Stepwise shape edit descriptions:
*** Block opens ***
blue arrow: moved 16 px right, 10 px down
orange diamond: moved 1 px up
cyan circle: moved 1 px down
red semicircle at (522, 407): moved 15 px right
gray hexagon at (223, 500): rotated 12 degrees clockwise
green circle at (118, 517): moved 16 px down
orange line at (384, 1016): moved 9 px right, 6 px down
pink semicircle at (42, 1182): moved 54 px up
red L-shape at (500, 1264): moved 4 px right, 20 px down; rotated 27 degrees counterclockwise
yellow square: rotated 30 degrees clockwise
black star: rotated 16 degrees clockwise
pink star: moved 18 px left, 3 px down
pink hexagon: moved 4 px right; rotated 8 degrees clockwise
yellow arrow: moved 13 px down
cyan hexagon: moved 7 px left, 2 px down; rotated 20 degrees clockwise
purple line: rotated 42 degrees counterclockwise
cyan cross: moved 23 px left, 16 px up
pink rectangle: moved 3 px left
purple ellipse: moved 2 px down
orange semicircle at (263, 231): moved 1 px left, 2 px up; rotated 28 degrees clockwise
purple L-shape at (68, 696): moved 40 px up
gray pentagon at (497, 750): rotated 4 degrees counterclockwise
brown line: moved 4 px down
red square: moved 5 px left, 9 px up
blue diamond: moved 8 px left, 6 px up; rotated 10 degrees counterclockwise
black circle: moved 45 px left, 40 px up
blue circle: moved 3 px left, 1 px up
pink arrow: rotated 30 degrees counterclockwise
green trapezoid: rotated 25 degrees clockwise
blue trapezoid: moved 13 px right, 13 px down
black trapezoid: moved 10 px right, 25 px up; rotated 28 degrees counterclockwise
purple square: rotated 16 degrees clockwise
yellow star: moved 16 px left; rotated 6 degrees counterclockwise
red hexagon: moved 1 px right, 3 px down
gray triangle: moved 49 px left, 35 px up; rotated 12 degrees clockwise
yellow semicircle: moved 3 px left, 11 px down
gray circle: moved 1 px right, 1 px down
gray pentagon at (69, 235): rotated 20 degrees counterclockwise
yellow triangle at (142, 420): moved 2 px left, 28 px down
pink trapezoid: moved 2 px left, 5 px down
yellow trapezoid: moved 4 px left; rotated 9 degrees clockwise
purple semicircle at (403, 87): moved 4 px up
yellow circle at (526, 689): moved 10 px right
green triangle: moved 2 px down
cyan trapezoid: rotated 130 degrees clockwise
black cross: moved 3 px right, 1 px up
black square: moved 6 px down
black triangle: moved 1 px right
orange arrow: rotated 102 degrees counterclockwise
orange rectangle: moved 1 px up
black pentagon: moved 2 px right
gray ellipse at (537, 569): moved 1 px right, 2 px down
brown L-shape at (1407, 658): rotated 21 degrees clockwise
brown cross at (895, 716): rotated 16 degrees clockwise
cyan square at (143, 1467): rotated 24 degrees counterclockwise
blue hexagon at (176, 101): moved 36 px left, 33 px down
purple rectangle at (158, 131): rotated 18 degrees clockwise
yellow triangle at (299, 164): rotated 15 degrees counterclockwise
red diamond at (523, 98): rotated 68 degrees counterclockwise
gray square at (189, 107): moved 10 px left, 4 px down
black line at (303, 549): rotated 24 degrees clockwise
*** Block closes ***
Send back exactly the lines from the line with "yellow triangle at (142, 420): moved" through the end of the records.

▶ [RESPONSE AREA]
yellow triangle at (142, 420): moved 2 px left, 28 px down
pink trapezoid: moved 2 px left, 5 px down
yellow trapezoid: moved 4 px left; rotated 9 degrees clockwise
purple semicircle at (403, 87): moved 4 px up
yellow circle at (526, 689): moved 10 px right
green triangle: moved 2 px down
cyan trapezoid: rotated 130 degrees clockwise
black cross: moved 3 px right, 1 px up
black square: moved 6 px down
black triangle: moved 1 px right
orange arrow: rotated 102 degrees counterclockwise
orange rectangle: moved 1 px up
black pentagon: moved 2 px right
gray ellipse at (537, 569): moved 1 px right, 2 px down
brown L-shape at (1407, 658): rotated 21 degrees clockwise
brown cross at (895, 716): rotated 16 degrees clockwise
cyan square at (143, 1467): rotated 24 degrees counterclockwise
blue hexagon at (176, 101): moved 36 px left, 33 px down
purple rectangle at (158, 131): rotated 18 degrees clockwise
yellow triangle at (299, 164): rotated 15 degrees counterclockwise
red diamond at (523, 98): rotated 68 degrees counterclockwise
gray square at (189, 107): moved 10 px left, 4 px down
black line at (303, 549): rotated 24 degrees clockwise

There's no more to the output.